■ **How to complete this task**
Your output should be an exact copy of the records, with no pictures in it.
*** Dataset records ***
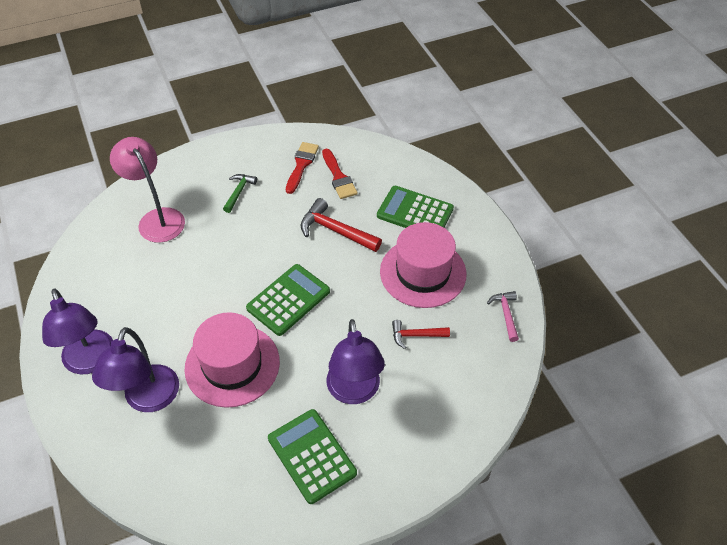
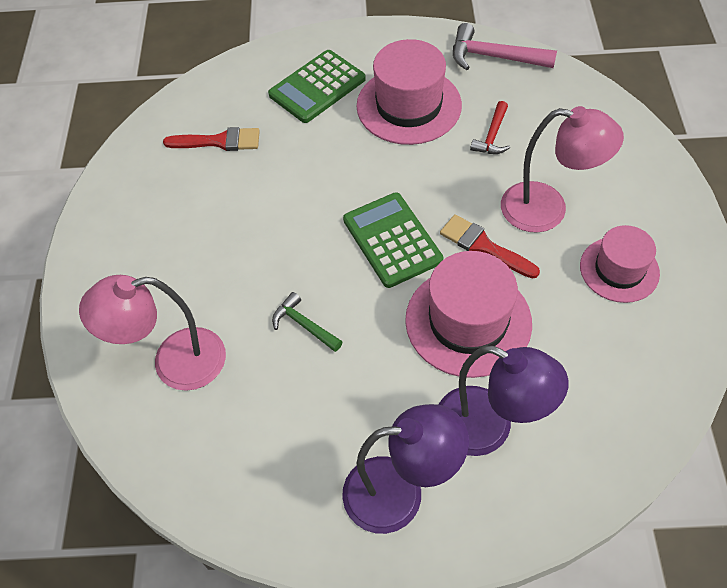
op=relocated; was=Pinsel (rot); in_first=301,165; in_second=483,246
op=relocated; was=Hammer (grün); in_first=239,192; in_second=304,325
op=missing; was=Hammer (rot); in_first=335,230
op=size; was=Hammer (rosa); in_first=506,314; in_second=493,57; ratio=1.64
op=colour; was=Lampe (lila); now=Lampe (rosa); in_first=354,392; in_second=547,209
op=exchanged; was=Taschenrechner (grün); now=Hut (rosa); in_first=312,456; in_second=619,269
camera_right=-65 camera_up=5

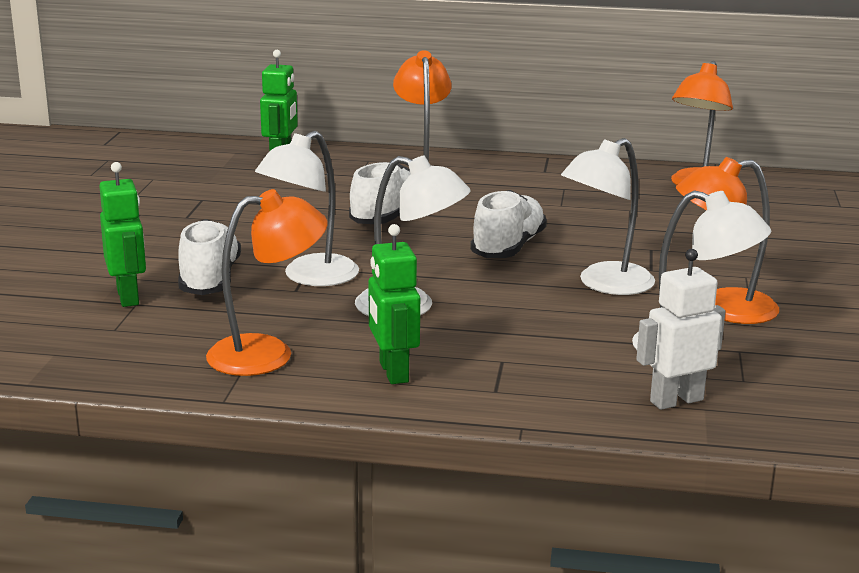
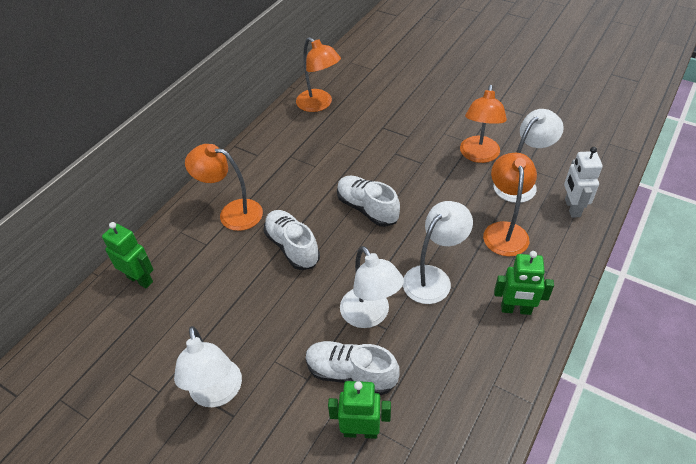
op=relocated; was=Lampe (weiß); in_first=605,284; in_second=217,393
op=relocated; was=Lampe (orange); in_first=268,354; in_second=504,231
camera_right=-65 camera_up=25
*** End of Dataset records ***
■ **The answer**
op=relocated; was=Pinsel (rot); in_first=301,165; in_second=483,246
op=relocated; was=Hammer (grün); in_first=239,192; in_second=304,325
op=missing; was=Hammer (rot); in_first=335,230
op=size; was=Hammer (rosa); in_first=506,314; in_second=493,57; ratio=1.64
op=colour; was=Lampe (lila); now=Lampe (rosa); in_first=354,392; in_second=547,209
op=exchanged; was=Taschenrechner (grün); now=Hut (rosa); in_first=312,456; in_second=619,269
camera_right=-65 camera_up=5

op=relocated; was=Lampe (weiß); in_first=605,284; in_second=217,393
op=relocated; was=Lampe (orange); in_first=268,354; in_second=504,231
camera_right=-65 camera_up=25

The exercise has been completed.